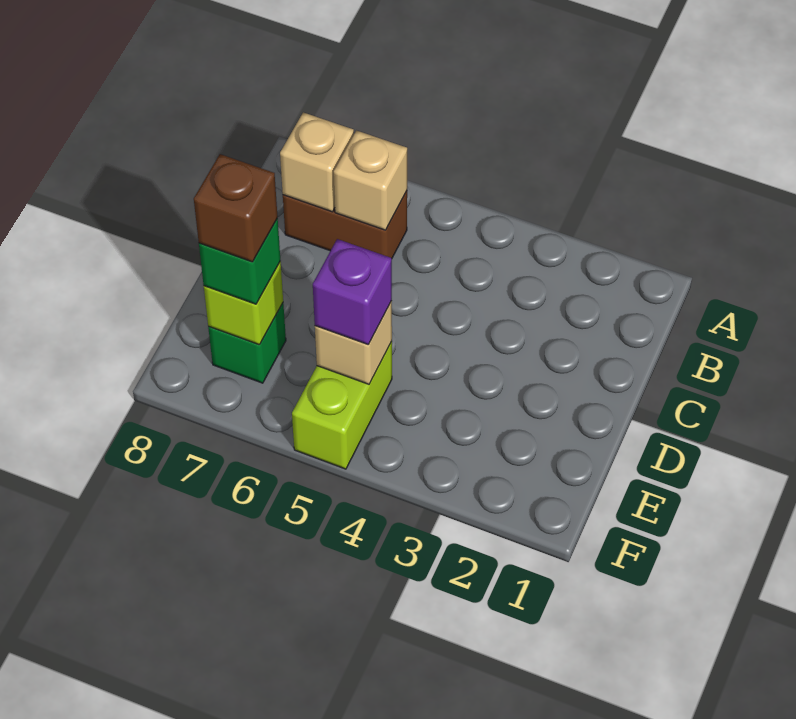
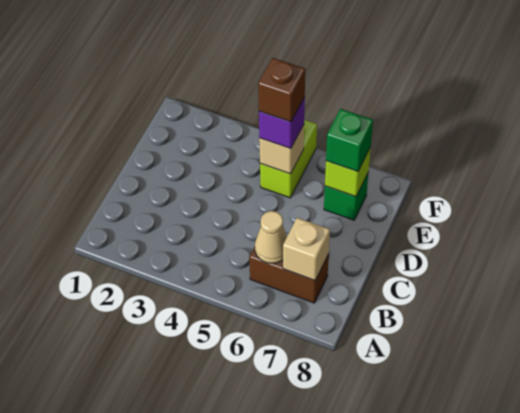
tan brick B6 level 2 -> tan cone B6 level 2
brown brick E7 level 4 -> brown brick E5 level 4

▬▬▬▬▬▬

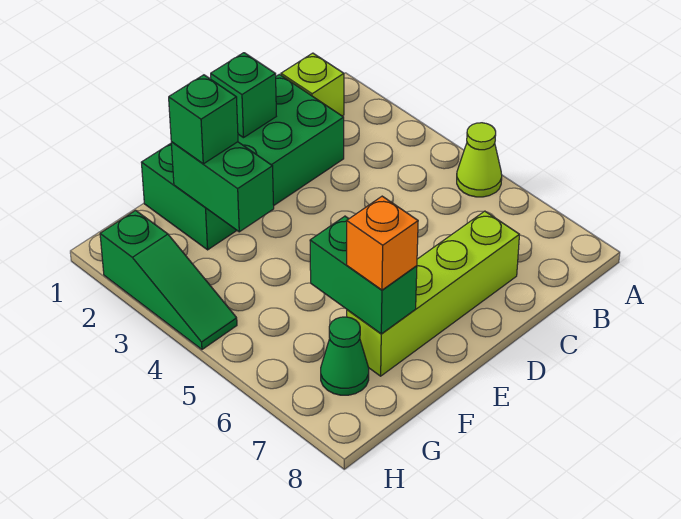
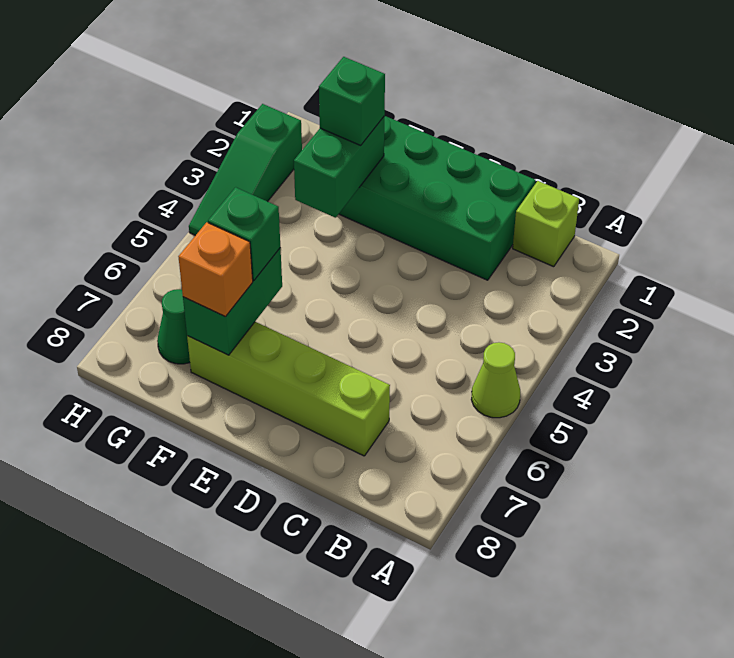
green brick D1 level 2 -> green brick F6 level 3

▬▬▬▬▬▬

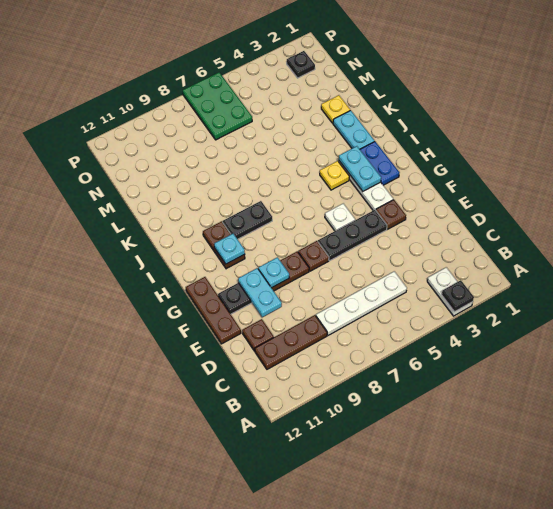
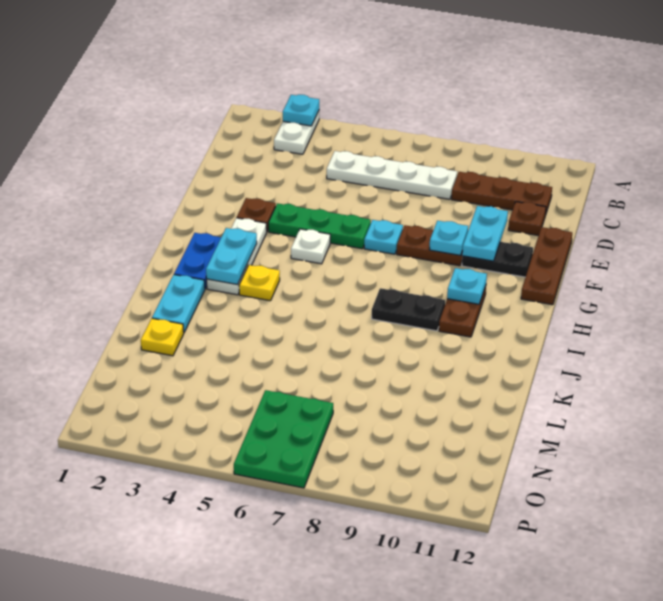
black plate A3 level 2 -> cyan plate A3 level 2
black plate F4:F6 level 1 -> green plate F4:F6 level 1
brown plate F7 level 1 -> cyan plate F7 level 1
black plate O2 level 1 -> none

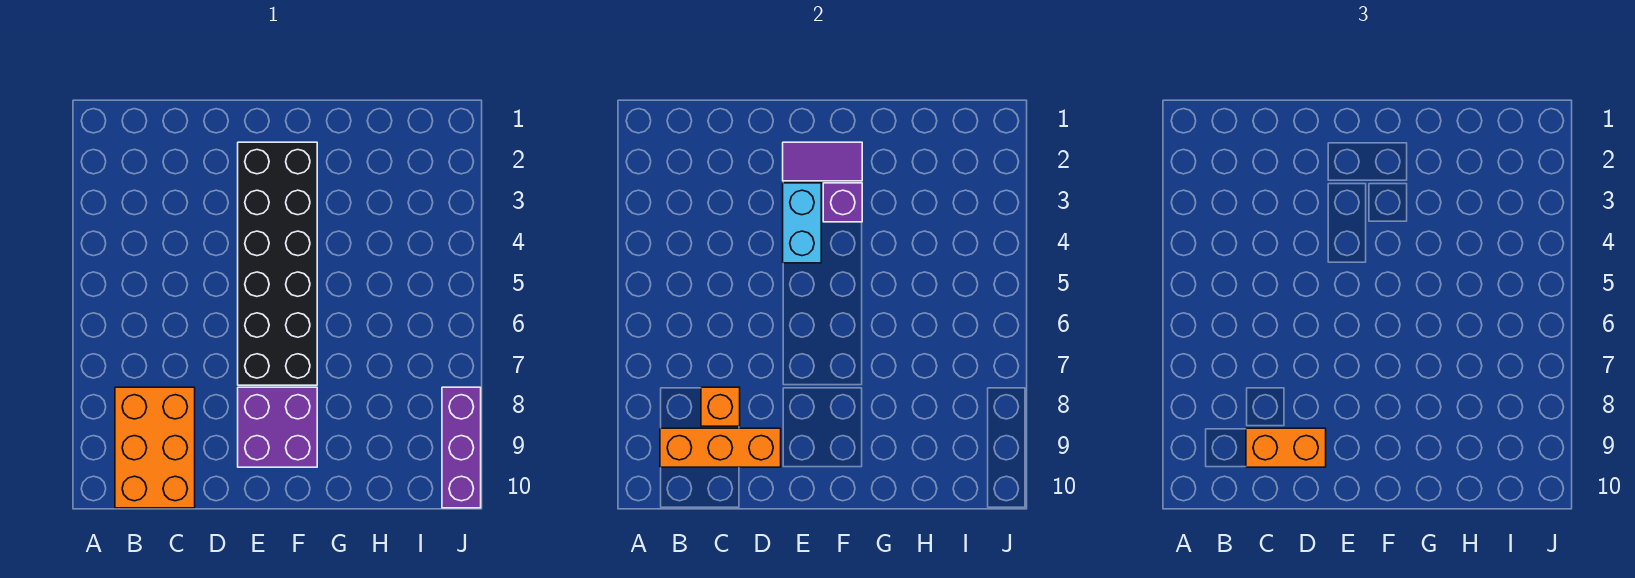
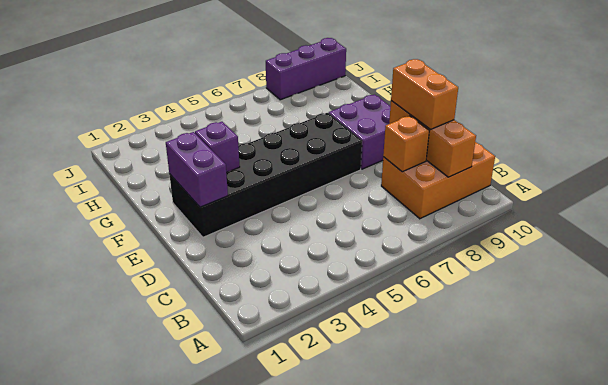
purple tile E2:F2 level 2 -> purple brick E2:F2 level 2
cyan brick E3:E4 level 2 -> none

▬▬▬▬▬▬

Within the entries above, give again exactly the lines starting at the one that contains "black plate O2 level 1 -> none" and ending at the one that contains "cyan brick E3:E4 level 2 -> none", leaving out the pictures.

black plate O2 level 1 -> none

purple tile E2:F2 level 2 -> purple brick E2:F2 level 2
cyan brick E3:E4 level 2 -> none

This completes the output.